- **Given records**:
┏━━

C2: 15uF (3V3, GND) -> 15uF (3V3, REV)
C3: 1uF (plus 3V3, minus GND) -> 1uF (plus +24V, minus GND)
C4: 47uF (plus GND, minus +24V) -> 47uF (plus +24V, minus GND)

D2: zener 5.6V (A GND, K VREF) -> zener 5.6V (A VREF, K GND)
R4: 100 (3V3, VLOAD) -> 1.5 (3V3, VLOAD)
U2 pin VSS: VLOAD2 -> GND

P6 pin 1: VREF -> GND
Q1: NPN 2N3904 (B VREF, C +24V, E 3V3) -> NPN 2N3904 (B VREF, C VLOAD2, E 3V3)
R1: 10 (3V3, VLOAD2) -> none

┗━━

- **What this task involves**:
Every record above must be duplicated exactly.

- **Response below**:
C2: 15uF (3V3, GND) -> 15uF (3V3, REV)
C3: 1uF (plus 3V3, minus GND) -> 1uF (plus +24V, minus GND)
C4: 47uF (plus GND, minus +24V) -> 47uF (plus +24V, minus GND)

D2: zener 5.6V (A GND, K VREF) -> zener 5.6V (A VREF, K GND)
R4: 100 (3V3, VLOAD) -> 1.5 (3V3, VLOAD)
U2 pin VSS: VLOAD2 -> GND

P6 pin 1: VREF -> GND
Q1: NPN 2N3904 (B VREF, C +24V, E 3V3) -> NPN 2N3904 (B VREF, C VLOAD2, E 3V3)
R1: 10 (3V3, VLOAD2) -> none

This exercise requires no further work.